EXERCISE PROMPT: Beginning with the line that contains "MATRIX3 pin CS: D5 -> TX0", retype the entries below exactly, ending with the line that contains "RFID3 pin VCC: 3V3 -> GND". Leave out any pictures.

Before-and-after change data
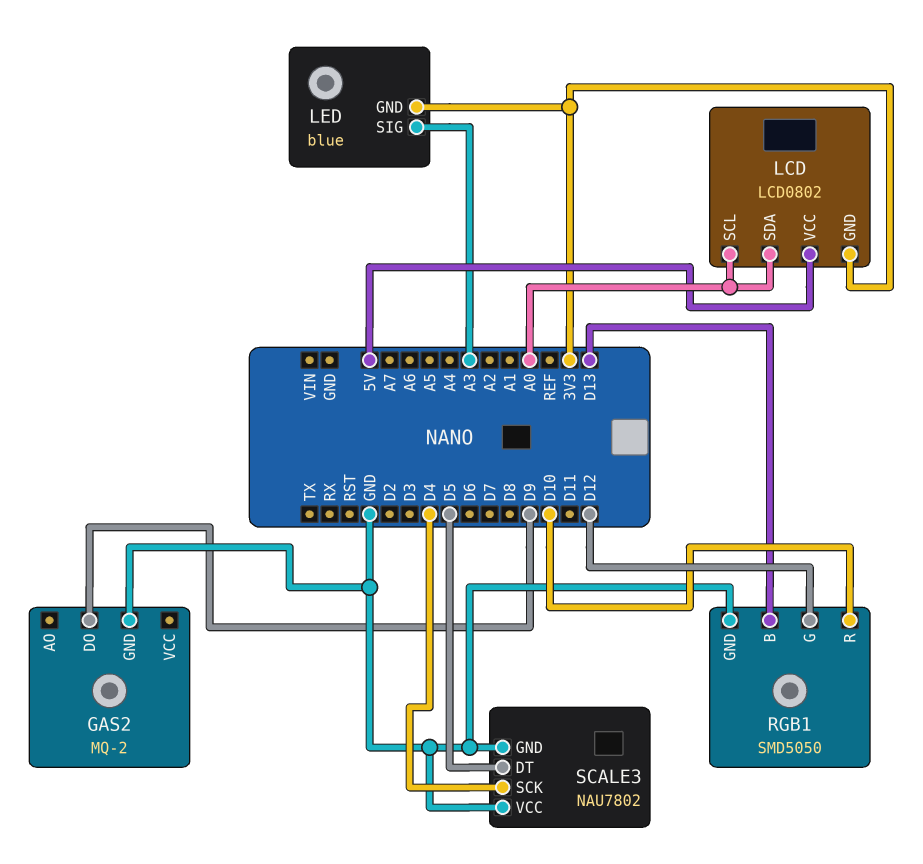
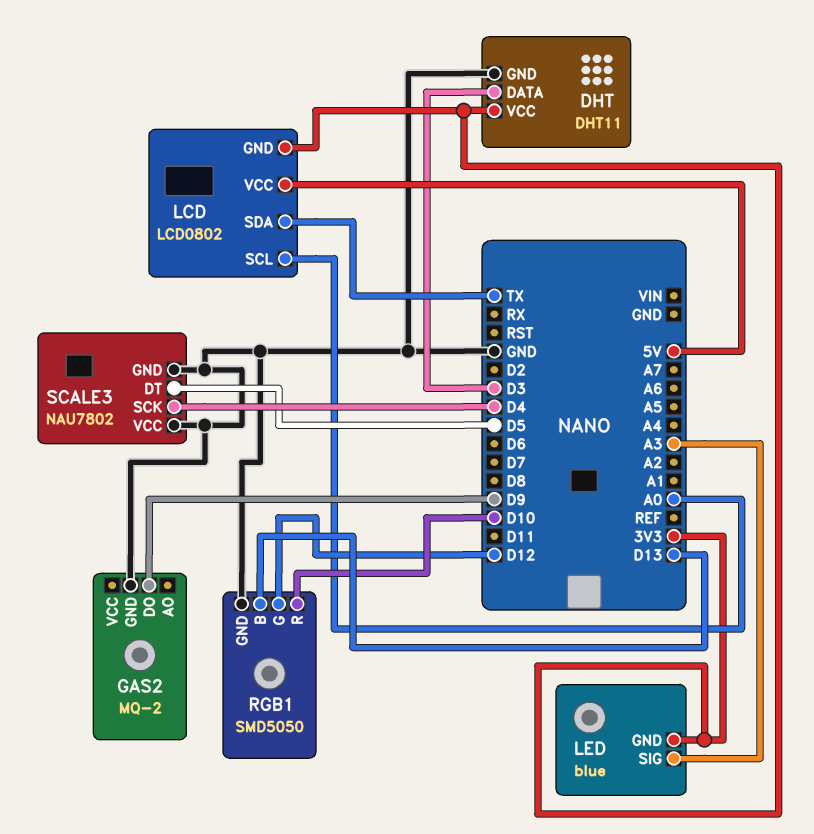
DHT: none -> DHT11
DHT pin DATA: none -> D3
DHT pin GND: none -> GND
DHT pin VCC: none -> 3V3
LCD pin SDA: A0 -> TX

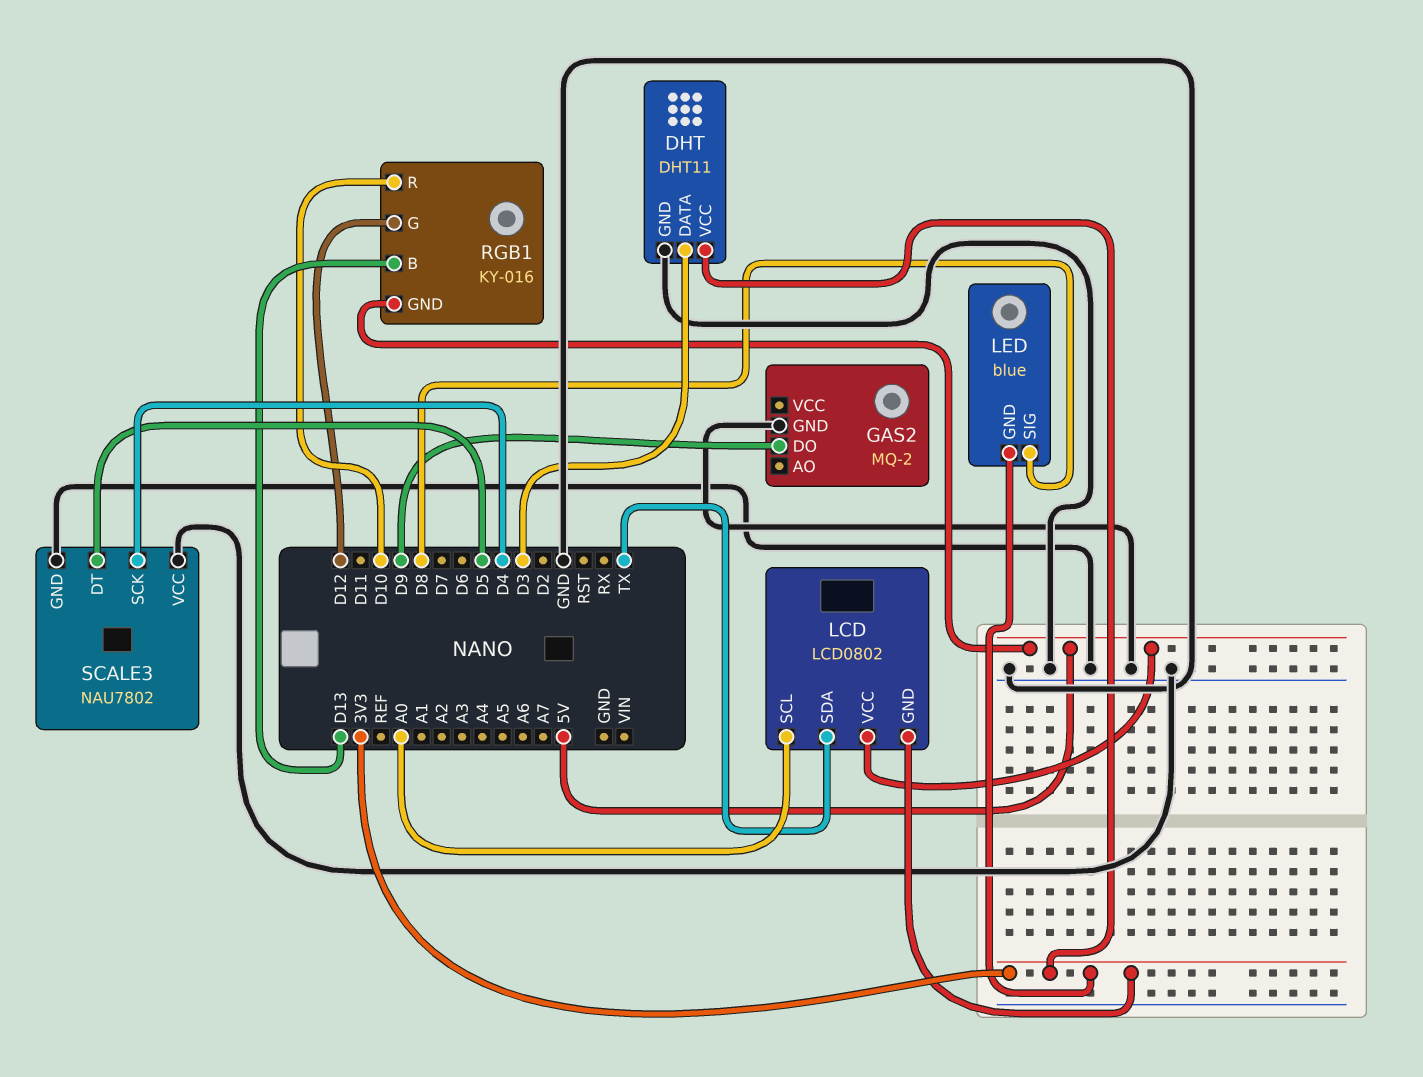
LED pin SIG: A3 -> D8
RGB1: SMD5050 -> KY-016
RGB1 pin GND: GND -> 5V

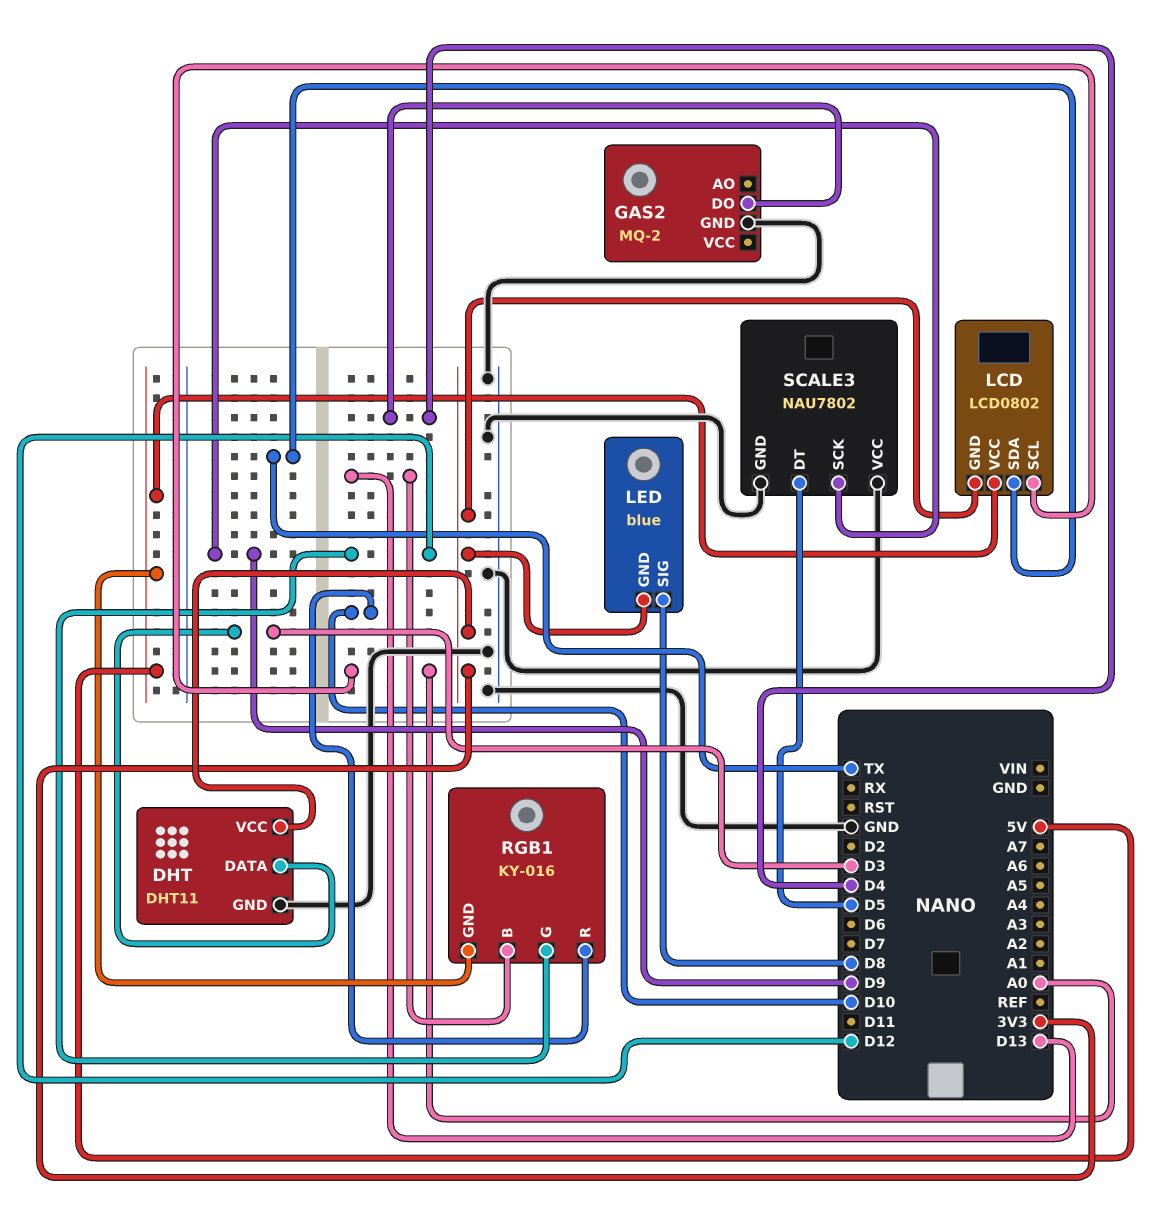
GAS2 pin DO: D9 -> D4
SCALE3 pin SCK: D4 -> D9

* * *

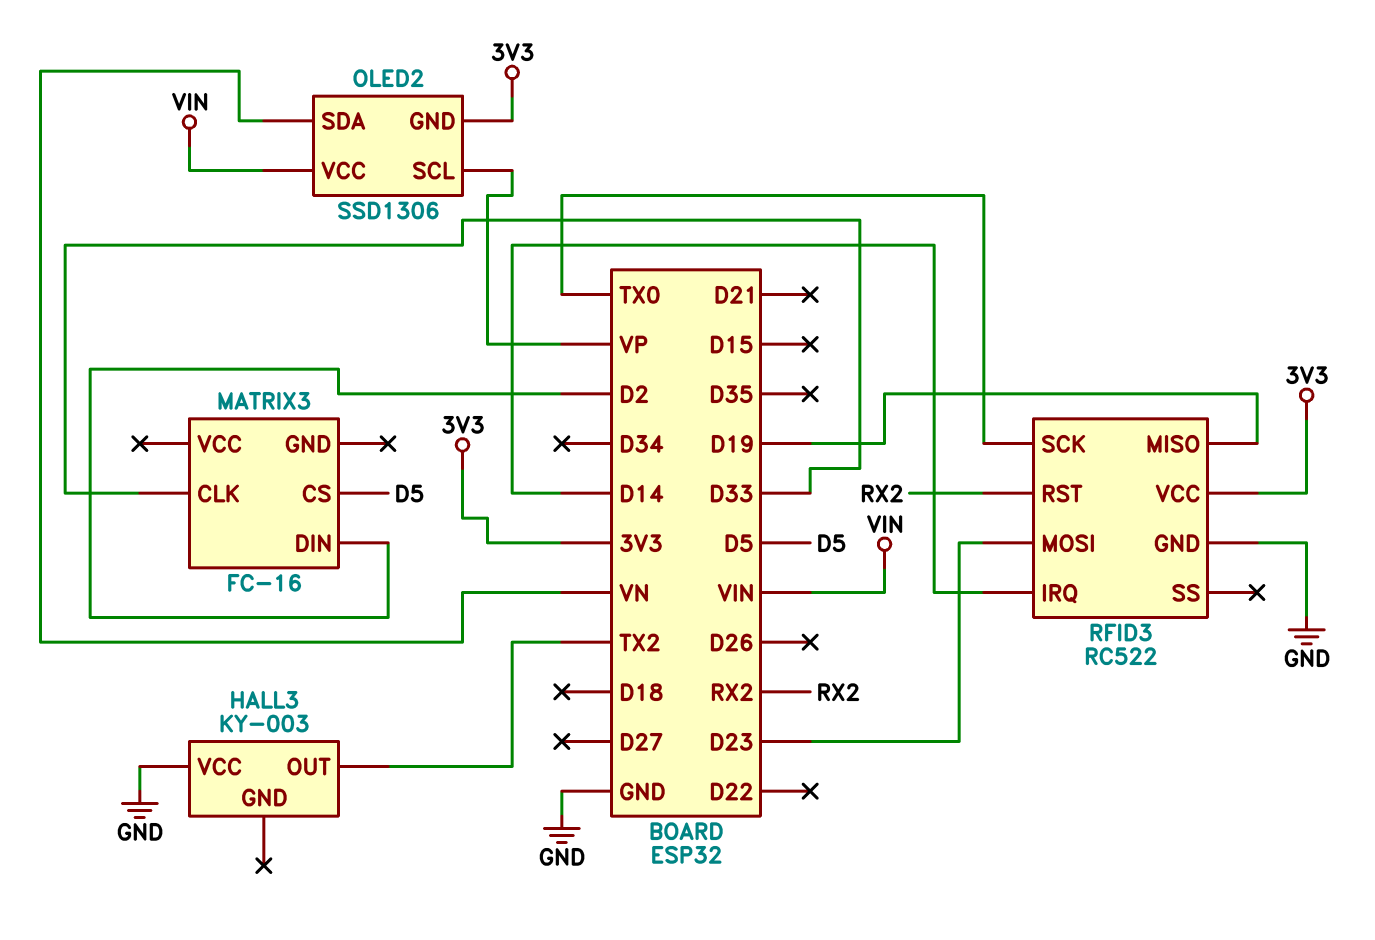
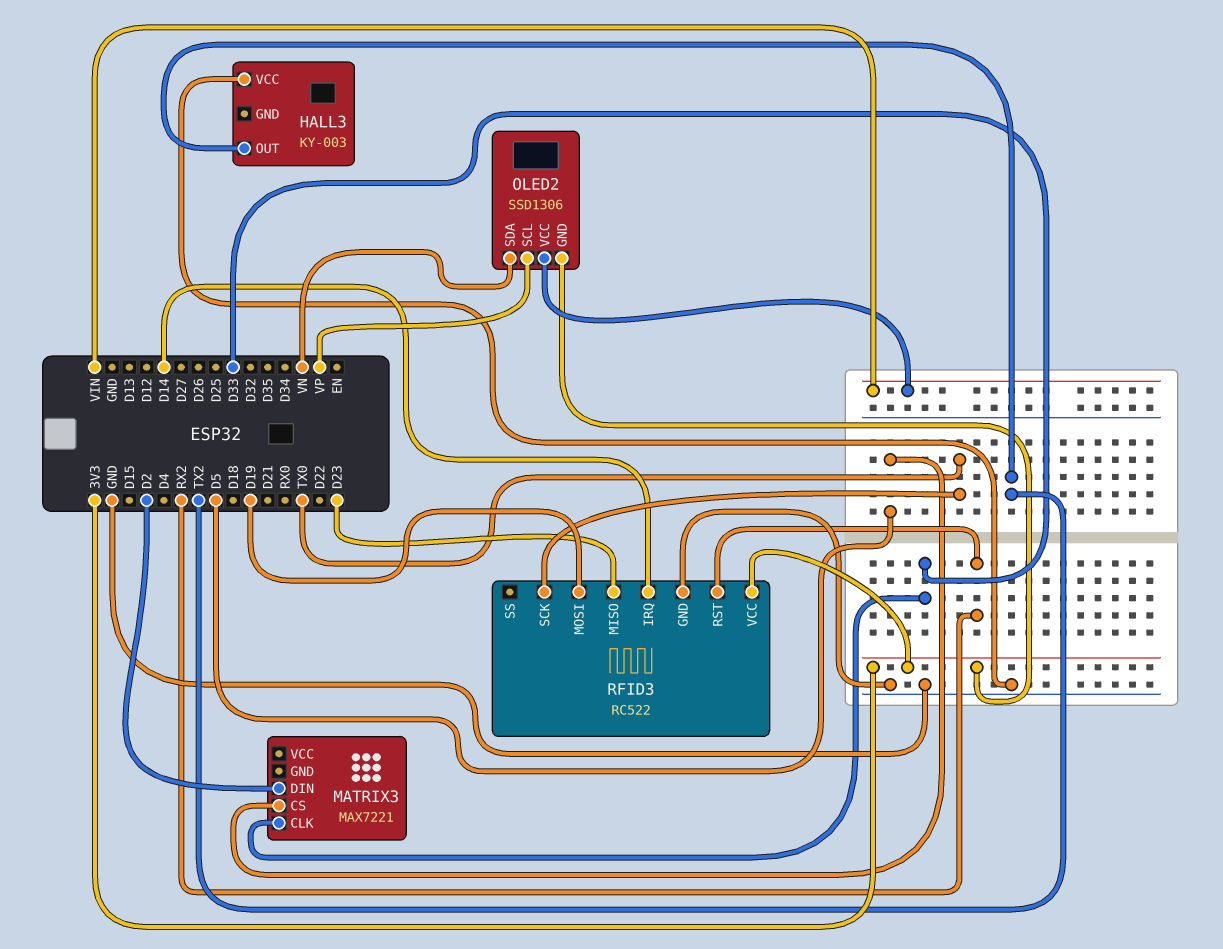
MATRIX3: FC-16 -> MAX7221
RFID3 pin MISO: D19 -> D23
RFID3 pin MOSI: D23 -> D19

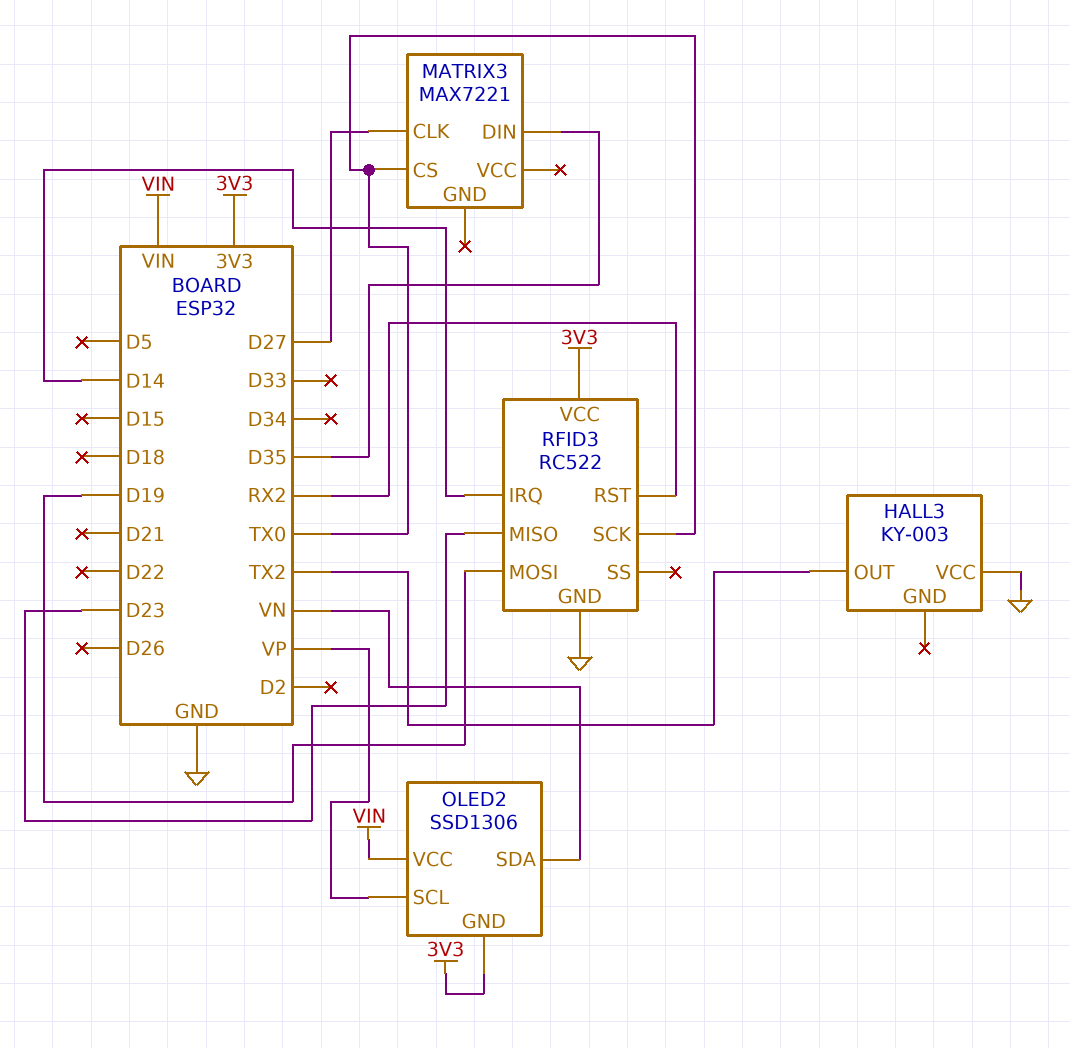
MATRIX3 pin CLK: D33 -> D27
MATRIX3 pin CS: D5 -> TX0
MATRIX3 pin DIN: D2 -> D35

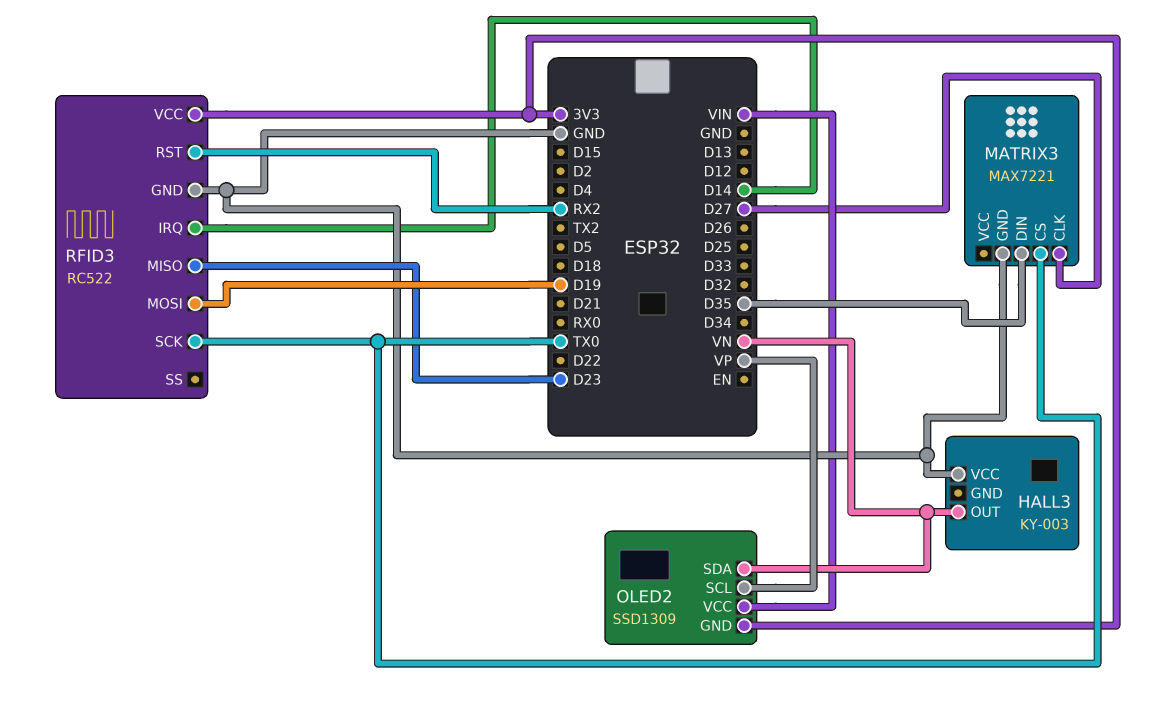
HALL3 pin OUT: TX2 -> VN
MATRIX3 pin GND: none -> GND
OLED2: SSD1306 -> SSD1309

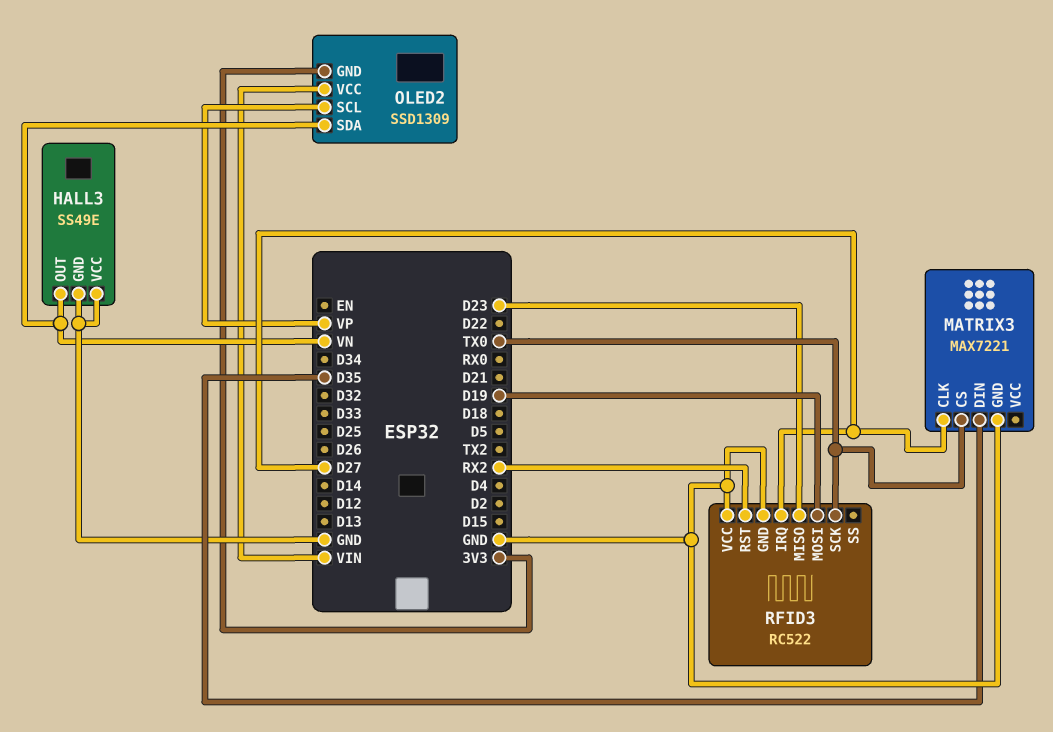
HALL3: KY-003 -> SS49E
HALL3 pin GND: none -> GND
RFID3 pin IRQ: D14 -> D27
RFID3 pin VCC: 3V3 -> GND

SOLUTION BELOW:
MATRIX3 pin CS: D5 -> TX0
MATRIX3 pin DIN: D2 -> D35

HALL3 pin OUT: TX2 -> VN
MATRIX3 pin GND: none -> GND
OLED2: SSD1306 -> SSD1309

HALL3: KY-003 -> SS49E
HALL3 pin GND: none -> GND
RFID3 pin IRQ: D14 -> D27
RFID3 pin VCC: 3V3 -> GND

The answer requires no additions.